WHAT IS BEING ASKED:
Copy the records below, substituting "half circle" for each "semicircle" and keeping everything else the same.

RECORDS FOR THIS EXERCISE:
>>>>>

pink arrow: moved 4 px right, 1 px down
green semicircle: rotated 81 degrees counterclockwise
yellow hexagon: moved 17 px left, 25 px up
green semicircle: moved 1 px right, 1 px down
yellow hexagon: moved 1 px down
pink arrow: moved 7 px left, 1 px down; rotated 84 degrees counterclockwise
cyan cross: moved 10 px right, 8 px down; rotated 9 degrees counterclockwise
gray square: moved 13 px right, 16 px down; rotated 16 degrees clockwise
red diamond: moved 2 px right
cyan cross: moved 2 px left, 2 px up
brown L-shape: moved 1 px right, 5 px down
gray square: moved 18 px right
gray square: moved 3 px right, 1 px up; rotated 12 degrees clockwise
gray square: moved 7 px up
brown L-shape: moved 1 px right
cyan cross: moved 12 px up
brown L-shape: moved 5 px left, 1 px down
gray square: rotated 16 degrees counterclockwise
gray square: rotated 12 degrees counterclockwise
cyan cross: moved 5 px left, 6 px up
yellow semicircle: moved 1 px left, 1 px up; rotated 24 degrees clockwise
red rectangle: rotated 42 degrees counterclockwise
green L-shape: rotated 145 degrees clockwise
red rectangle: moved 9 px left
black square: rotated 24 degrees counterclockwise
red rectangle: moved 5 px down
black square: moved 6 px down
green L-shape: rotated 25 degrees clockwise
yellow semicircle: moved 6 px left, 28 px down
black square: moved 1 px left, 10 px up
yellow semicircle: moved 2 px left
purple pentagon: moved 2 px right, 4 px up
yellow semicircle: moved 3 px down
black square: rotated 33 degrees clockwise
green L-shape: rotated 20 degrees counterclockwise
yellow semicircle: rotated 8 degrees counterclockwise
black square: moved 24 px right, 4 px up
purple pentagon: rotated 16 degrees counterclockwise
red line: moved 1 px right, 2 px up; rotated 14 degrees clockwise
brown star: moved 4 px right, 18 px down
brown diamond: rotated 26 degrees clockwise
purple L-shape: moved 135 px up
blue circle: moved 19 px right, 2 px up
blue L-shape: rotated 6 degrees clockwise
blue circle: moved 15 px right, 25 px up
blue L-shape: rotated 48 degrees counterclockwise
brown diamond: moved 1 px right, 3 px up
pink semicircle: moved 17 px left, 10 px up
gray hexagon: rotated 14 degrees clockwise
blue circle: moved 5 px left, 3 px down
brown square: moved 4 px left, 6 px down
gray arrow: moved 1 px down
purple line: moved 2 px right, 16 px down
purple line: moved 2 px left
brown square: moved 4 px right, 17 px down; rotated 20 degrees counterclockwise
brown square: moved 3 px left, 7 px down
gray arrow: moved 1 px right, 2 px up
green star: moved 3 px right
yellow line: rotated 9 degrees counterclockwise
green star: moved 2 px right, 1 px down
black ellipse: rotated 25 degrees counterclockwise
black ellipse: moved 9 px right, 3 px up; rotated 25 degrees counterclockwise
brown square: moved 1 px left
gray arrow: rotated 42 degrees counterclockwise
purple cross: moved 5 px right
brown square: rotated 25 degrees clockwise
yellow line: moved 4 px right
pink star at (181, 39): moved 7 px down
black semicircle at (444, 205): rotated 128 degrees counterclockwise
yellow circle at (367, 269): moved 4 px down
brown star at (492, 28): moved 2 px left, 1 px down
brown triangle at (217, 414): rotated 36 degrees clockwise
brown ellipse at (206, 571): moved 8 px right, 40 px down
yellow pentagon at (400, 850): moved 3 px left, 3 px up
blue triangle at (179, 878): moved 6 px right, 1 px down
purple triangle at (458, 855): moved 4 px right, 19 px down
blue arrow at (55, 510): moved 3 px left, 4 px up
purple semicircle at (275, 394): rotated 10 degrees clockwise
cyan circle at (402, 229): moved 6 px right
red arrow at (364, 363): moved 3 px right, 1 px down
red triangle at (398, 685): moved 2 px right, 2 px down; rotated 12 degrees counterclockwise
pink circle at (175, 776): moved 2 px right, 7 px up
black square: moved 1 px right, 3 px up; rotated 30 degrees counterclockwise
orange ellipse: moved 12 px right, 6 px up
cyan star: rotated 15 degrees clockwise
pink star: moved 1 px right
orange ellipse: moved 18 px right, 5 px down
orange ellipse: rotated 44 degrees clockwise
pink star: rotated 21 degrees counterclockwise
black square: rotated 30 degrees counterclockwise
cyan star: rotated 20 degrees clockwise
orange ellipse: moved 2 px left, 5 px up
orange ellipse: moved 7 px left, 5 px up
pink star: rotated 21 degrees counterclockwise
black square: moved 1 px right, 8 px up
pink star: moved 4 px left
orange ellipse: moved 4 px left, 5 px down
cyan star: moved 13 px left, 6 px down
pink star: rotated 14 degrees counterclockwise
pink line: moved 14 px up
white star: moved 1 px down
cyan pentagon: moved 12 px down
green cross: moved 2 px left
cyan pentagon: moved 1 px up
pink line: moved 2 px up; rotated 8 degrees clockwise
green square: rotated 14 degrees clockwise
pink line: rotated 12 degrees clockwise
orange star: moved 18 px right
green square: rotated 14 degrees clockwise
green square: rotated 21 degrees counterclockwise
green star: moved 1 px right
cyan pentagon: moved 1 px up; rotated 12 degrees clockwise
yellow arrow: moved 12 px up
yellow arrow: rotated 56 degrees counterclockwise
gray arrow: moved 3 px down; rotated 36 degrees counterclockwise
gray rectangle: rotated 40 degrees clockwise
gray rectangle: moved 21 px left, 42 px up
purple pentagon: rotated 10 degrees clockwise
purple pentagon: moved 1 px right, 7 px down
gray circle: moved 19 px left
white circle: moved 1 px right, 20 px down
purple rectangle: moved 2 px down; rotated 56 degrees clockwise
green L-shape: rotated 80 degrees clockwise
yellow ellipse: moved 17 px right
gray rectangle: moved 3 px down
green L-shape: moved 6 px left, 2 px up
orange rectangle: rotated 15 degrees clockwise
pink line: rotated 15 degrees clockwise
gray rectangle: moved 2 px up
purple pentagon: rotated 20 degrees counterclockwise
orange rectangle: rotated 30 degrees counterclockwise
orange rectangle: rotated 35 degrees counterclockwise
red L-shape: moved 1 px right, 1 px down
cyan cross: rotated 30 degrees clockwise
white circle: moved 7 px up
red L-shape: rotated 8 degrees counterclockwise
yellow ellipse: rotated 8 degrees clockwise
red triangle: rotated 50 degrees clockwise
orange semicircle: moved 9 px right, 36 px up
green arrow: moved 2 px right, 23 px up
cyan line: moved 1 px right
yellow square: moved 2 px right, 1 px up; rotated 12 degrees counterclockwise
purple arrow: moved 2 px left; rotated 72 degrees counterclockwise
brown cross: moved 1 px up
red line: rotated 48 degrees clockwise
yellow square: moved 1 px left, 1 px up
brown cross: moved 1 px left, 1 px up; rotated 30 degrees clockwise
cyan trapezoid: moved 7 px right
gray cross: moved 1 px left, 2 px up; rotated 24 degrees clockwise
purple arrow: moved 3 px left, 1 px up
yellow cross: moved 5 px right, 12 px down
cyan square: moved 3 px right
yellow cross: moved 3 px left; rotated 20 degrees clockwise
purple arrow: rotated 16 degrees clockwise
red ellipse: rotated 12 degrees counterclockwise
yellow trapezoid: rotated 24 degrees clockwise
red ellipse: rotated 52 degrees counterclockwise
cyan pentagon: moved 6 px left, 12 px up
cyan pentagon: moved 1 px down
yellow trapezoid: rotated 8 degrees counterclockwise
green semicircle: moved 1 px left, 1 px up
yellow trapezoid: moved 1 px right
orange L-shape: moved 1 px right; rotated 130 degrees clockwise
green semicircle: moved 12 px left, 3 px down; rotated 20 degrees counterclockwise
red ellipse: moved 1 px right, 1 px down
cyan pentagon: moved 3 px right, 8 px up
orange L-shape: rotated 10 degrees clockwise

<<<<<

TASK RESULT:
pink arrow: moved 4 px right, 1 px down
green half circle: rotated 81 degrees counterclockwise
yellow hexagon: moved 17 px left, 25 px up
green half circle: moved 1 px right, 1 px down
yellow hexagon: moved 1 px down
pink arrow: moved 7 px left, 1 px down; rotated 84 degrees counterclockwise
cyan cross: moved 10 px right, 8 px down; rotated 9 degrees counterclockwise
gray square: moved 13 px right, 16 px down; rotated 16 degrees clockwise
red diamond: moved 2 px right
cyan cross: moved 2 px left, 2 px up
brown L-shape: moved 1 px right, 5 px down
gray square: moved 18 px right
gray square: moved 3 px right, 1 px up; rotated 12 degrees clockwise
gray square: moved 7 px up
brown L-shape: moved 1 px right
cyan cross: moved 12 px up
brown L-shape: moved 5 px left, 1 px down
gray square: rotated 16 degrees counterclockwise
gray square: rotated 12 degrees counterclockwise
cyan cross: moved 5 px left, 6 px up
yellow half circle: moved 1 px left, 1 px up; rotated 24 degrees clockwise
red rectangle: rotated 42 degrees counterclockwise
green L-shape: rotated 145 degrees clockwise
red rectangle: moved 9 px left
black square: rotated 24 degrees counterclockwise
red rectangle: moved 5 px down
black square: moved 6 px down
green L-shape: rotated 25 degrees clockwise
yellow half circle: moved 6 px left, 28 px down
black square: moved 1 px left, 10 px up
yellow half circle: moved 2 px left
purple pentagon: moved 2 px right, 4 px up
yellow half circle: moved 3 px down
black square: rotated 33 degrees clockwise
green L-shape: rotated 20 degrees counterclockwise
yellow half circle: rotated 8 degrees counterclockwise
black square: moved 24 px right, 4 px up
purple pentagon: rotated 16 degrees counterclockwise
red line: moved 1 px right, 2 px up; rotated 14 degrees clockwise
brown star: moved 4 px right, 18 px down
brown diamond: rotated 26 degrees clockwise
purple L-shape: moved 135 px up
blue circle: moved 19 px right, 2 px up
blue L-shape: rotated 6 degrees clockwise
blue circle: moved 15 px right, 25 px up
blue L-shape: rotated 48 degrees counterclockwise
brown diamond: moved 1 px right, 3 px up
pink half circle: moved 17 px left, 10 px up
gray hexagon: rotated 14 degrees clockwise
blue circle: moved 5 px left, 3 px down
brown square: moved 4 px left, 6 px down
gray arrow: moved 1 px down
purple line: moved 2 px right, 16 px down
purple line: moved 2 px left
brown square: moved 4 px right, 17 px down; rotated 20 degrees counterclockwise
brown square: moved 3 px left, 7 px down
gray arrow: moved 1 px right, 2 px up
green star: moved 3 px right
yellow line: rotated 9 degrees counterclockwise
green star: moved 2 px right, 1 px down
black ellipse: rotated 25 degrees counterclockwise
black ellipse: moved 9 px right, 3 px up; rotated 25 degrees counterclockwise
brown square: moved 1 px left
gray arrow: rotated 42 degrees counterclockwise
purple cross: moved 5 px right
brown square: rotated 25 degrees clockwise
yellow line: moved 4 px right
pink star at (181, 39): moved 7 px down
black half circle at (444, 205): rotated 128 degrees counterclockwise
yellow circle at (367, 269): moved 4 px down
brown star at (492, 28): moved 2 px left, 1 px down
brown triangle at (217, 414): rotated 36 degrees clockwise
brown ellipse at (206, 571): moved 8 px right, 40 px down
yellow pentagon at (400, 850): moved 3 px left, 3 px up
blue triangle at (179, 878): moved 6 px right, 1 px down
purple triangle at (458, 855): moved 4 px right, 19 px down
blue arrow at (55, 510): moved 3 px left, 4 px up
purple half circle at (275, 394): rotated 10 degrees clockwise
cyan circle at (402, 229): moved 6 px right
red arrow at (364, 363): moved 3 px right, 1 px down
red triangle at (398, 685): moved 2 px right, 2 px down; rotated 12 degrees counterclockwise
pink circle at (175, 776): moved 2 px right, 7 px up
black square: moved 1 px right, 3 px up; rotated 30 degrees counterclockwise
orange ellipse: moved 12 px right, 6 px up
cyan star: rotated 15 degrees clockwise
pink star: moved 1 px right
orange ellipse: moved 18 px right, 5 px down
orange ellipse: rotated 44 degrees clockwise
pink star: rotated 21 degrees counterclockwise
black square: rotated 30 degrees counterclockwise
cyan star: rotated 20 degrees clockwise
orange ellipse: moved 2 px left, 5 px up
orange ellipse: moved 7 px left, 5 px up
pink star: rotated 21 degrees counterclockwise
black square: moved 1 px right, 8 px up
pink star: moved 4 px left
orange ellipse: moved 4 px left, 5 px down
cyan star: moved 13 px left, 6 px down
pink star: rotated 14 degrees counterclockwise
pink line: moved 14 px up
white star: moved 1 px down
cyan pentagon: moved 12 px down
green cross: moved 2 px left
cyan pentagon: moved 1 px up
pink line: moved 2 px up; rotated 8 degrees clockwise
green square: rotated 14 degrees clockwise
pink line: rotated 12 degrees clockwise
orange star: moved 18 px right
green square: rotated 14 degrees clockwise
green square: rotated 21 degrees counterclockwise
green star: moved 1 px right
cyan pentagon: moved 1 px up; rotated 12 degrees clockwise
yellow arrow: moved 12 px up
yellow arrow: rotated 56 degrees counterclockwise
gray arrow: moved 3 px down; rotated 36 degrees counterclockwise
gray rectangle: rotated 40 degrees clockwise
gray rectangle: moved 21 px left, 42 px up
purple pentagon: rotated 10 degrees clockwise
purple pentagon: moved 1 px right, 7 px down
gray circle: moved 19 px left
white circle: moved 1 px right, 20 px down
purple rectangle: moved 2 px down; rotated 56 degrees clockwise
green L-shape: rotated 80 degrees clockwise
yellow ellipse: moved 17 px right
gray rectangle: moved 3 px down
green L-shape: moved 6 px left, 2 px up
orange rectangle: rotated 15 degrees clockwise
pink line: rotated 15 degrees clockwise
gray rectangle: moved 2 px up
purple pentagon: rotated 20 degrees counterclockwise
orange rectangle: rotated 30 degrees counterclockwise
orange rectangle: rotated 35 degrees counterclockwise
red L-shape: moved 1 px right, 1 px down
cyan cross: rotated 30 degrees clockwise
white circle: moved 7 px up
red L-shape: rotated 8 degrees counterclockwise
yellow ellipse: rotated 8 degrees clockwise
red triangle: rotated 50 degrees clockwise
orange half circle: moved 9 px right, 36 px up
green arrow: moved 2 px right, 23 px up
cyan line: moved 1 px right
yellow square: moved 2 px right, 1 px up; rotated 12 degrees counterclockwise
purple arrow: moved 2 px left; rotated 72 degrees counterclockwise
brown cross: moved 1 px up
red line: rotated 48 degrees clockwise
yellow square: moved 1 px left, 1 px up
brown cross: moved 1 px left, 1 px up; rotated 30 degrees clockwise
cyan trapezoid: moved 7 px right
gray cross: moved 1 px left, 2 px up; rotated 24 degrees clockwise
purple arrow: moved 3 px left, 1 px up
yellow cross: moved 5 px right, 12 px down
cyan square: moved 3 px right
yellow cross: moved 3 px left; rotated 20 degrees clockwise
purple arrow: rotated 16 degrees clockwise
red ellipse: rotated 12 degrees counterclockwise
yellow trapezoid: rotated 24 degrees clockwise
red ellipse: rotated 52 degrees counterclockwise
cyan pentagon: moved 6 px left, 12 px up
cyan pentagon: moved 1 px down
yellow trapezoid: rotated 8 degrees counterclockwise
green half circle: moved 1 px left, 1 px up
yellow trapezoid: moved 1 px right
orange L-shape: moved 1 px right; rotated 130 degrees clockwise
green half circle: moved 12 px left, 3 px down; rotated 20 degrees counterclockwise
red ellipse: moved 1 px right, 1 px down
cyan pentagon: moved 3 px right, 8 px up
orange L-shape: rotated 10 degrees clockwise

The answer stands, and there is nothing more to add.